---------- Dataset records ----------
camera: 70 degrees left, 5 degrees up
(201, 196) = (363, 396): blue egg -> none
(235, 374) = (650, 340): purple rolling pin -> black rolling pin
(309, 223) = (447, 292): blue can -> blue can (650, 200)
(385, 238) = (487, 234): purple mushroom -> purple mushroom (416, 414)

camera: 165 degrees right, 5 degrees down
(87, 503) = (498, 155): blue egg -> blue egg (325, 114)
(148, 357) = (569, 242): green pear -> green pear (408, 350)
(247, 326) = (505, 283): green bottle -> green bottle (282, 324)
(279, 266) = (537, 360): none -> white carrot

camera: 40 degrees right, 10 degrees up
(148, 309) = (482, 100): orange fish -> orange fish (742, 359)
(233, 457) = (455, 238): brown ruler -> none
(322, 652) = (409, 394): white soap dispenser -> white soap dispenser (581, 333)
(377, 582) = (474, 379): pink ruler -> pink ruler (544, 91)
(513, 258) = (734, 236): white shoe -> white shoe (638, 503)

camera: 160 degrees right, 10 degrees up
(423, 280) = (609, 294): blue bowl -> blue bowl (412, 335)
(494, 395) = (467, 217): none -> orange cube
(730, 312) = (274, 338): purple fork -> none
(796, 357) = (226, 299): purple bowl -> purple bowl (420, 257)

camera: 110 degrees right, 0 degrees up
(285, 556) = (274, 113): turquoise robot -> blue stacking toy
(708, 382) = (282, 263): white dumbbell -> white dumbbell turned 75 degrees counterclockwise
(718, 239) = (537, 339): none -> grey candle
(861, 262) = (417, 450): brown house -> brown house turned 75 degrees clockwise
----------
» **Required work**:
Print out the complete data above, character for character.

» **Completed task**:
camera: 70 degrees left, 5 degrees up
(201, 196) = (363, 396): blue egg -> none
(235, 374) = (650, 340): purple rolling pin -> black rolling pin
(309, 223) = (447, 292): blue can -> blue can (650, 200)
(385, 238) = (487, 234): purple mushroom -> purple mushroom (416, 414)

camera: 165 degrees right, 5 degrees down
(87, 503) = (498, 155): blue egg -> blue egg (325, 114)
(148, 357) = (569, 242): green pear -> green pear (408, 350)
(247, 326) = (505, 283): green bottle -> green bottle (282, 324)
(279, 266) = (537, 360): none -> white carrot

camera: 40 degrees right, 10 degrees up
(148, 309) = (482, 100): orange fish -> orange fish (742, 359)
(233, 457) = (455, 238): brown ruler -> none
(322, 652) = (409, 394): white soap dispenser -> white soap dispenser (581, 333)
(377, 582) = (474, 379): pink ruler -> pink ruler (544, 91)
(513, 258) = (734, 236): white shoe -> white shoe (638, 503)

camera: 160 degrees right, 10 degrees up
(423, 280) = (609, 294): blue bowl -> blue bowl (412, 335)
(494, 395) = (467, 217): none -> orange cube
(730, 312) = (274, 338): purple fork -> none
(796, 357) = (226, 299): purple bowl -> purple bowl (420, 257)

camera: 110 degrees right, 0 degrees up
(285, 556) = (274, 113): turquoise robot -> blue stacking toy
(708, 382) = (282, 263): white dumbbell -> white dumbbell turned 75 degrees counterclockwise
(718, 239) = (537, 339): none -> grey candle
(861, 262) = (417, 450): brown house -> brown house turned 75 degrees clockwise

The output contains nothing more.